-- INPUT MATERIAL follows --
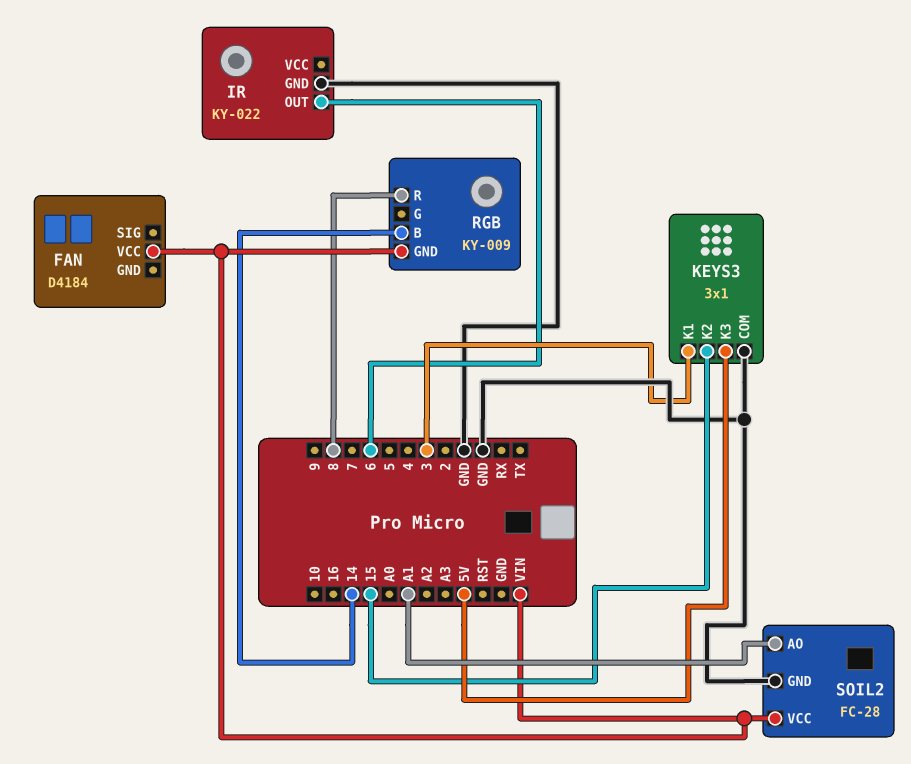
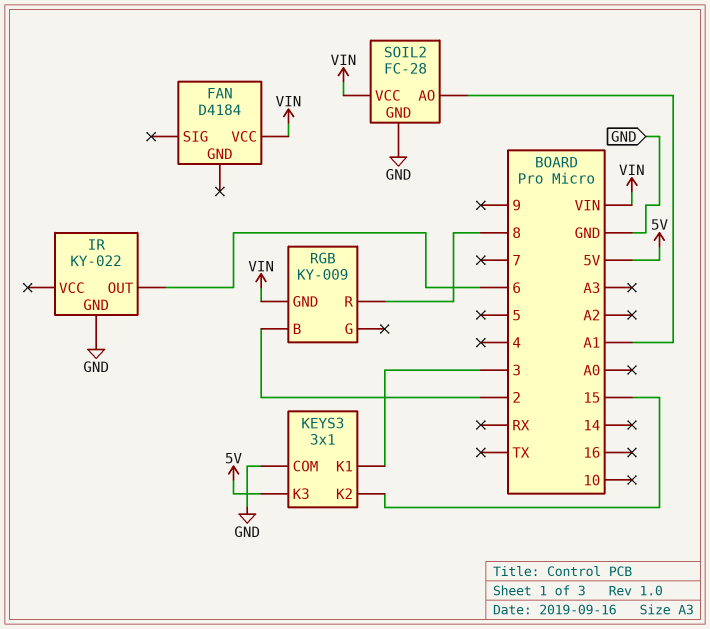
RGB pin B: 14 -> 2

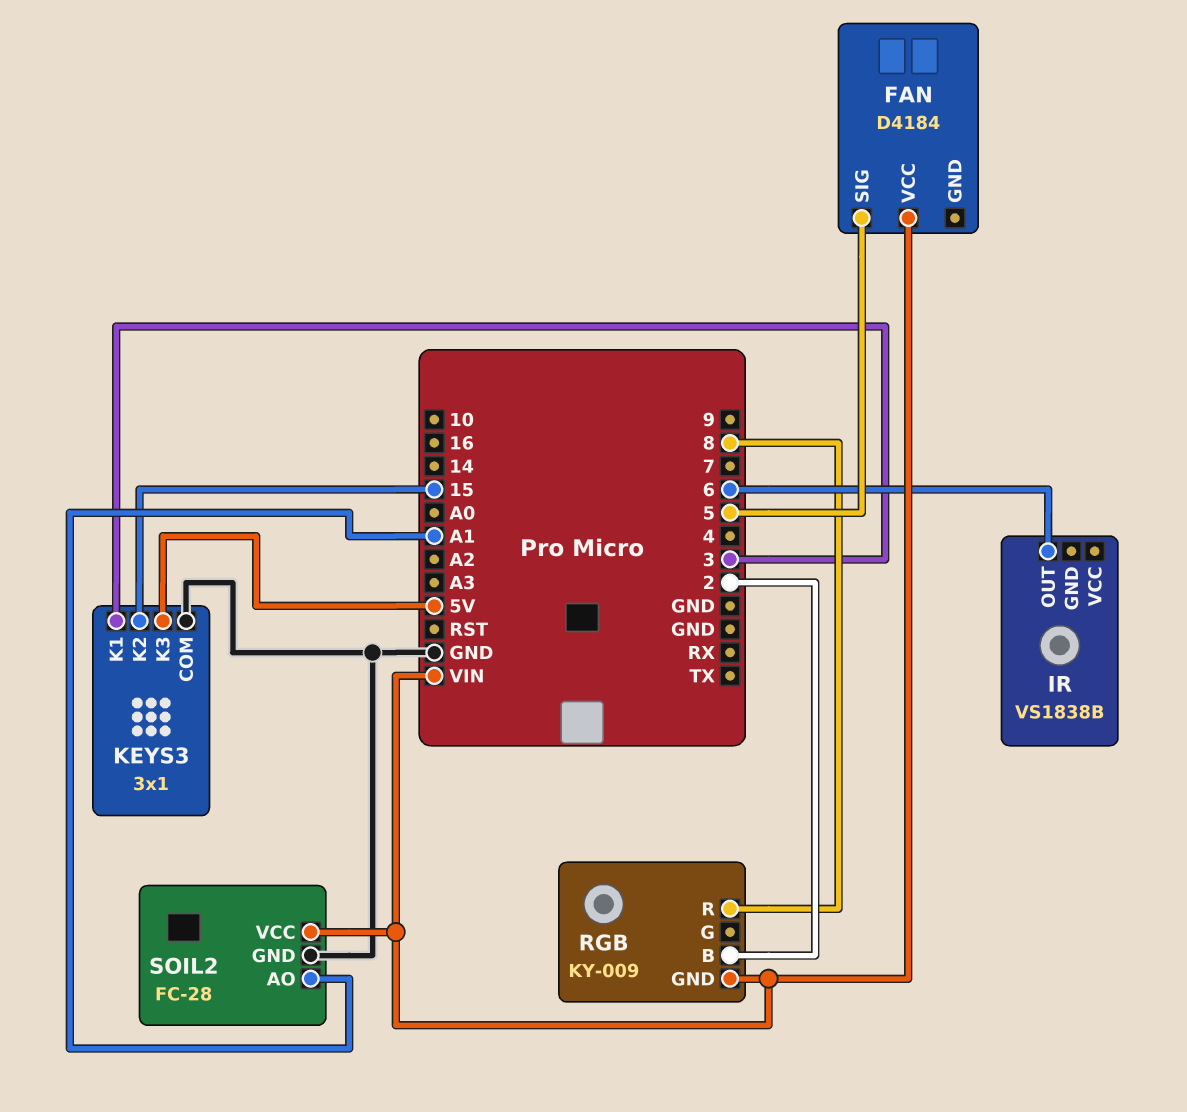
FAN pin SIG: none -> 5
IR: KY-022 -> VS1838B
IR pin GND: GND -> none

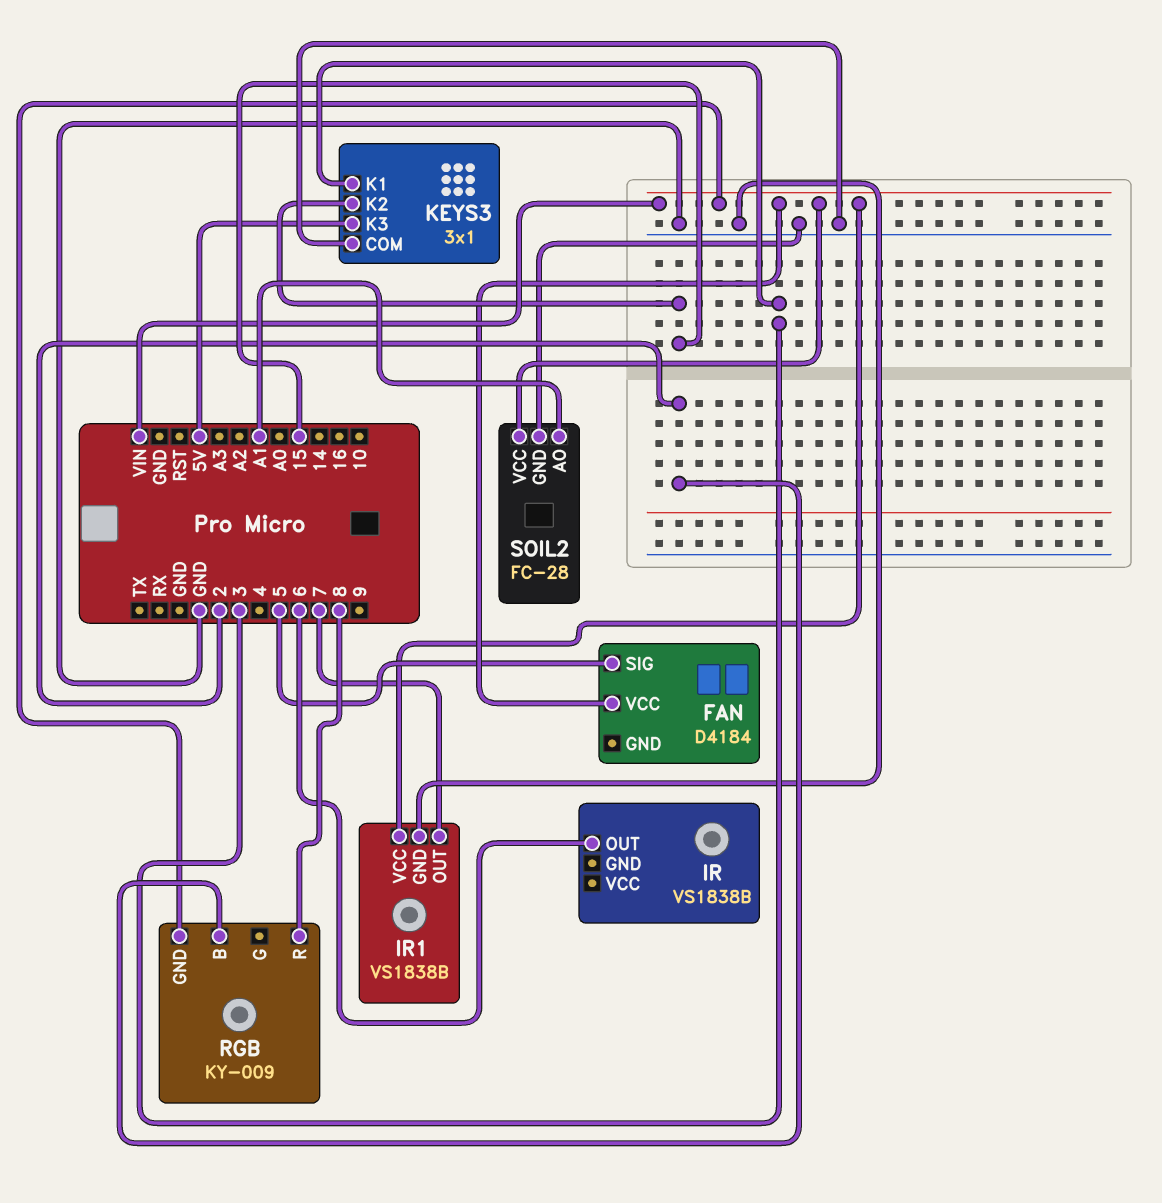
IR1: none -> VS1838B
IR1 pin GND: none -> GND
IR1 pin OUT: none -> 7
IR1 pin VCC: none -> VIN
-- INPUT MATERIAL concluded --
▶ [INSTRUCTIONS FOR THE TASK]:
Print out the records in full and exactly, dropping every picture.

▶ [PROBLEM SOLUTION]:
RGB pin B: 14 -> 2

FAN pin SIG: none -> 5
IR: KY-022 -> VS1838B
IR pin GND: GND -> none

IR1: none -> VS1838B
IR1 pin GND: none -> GND
IR1 pin OUT: none -> 7
IR1 pin VCC: none -> VIN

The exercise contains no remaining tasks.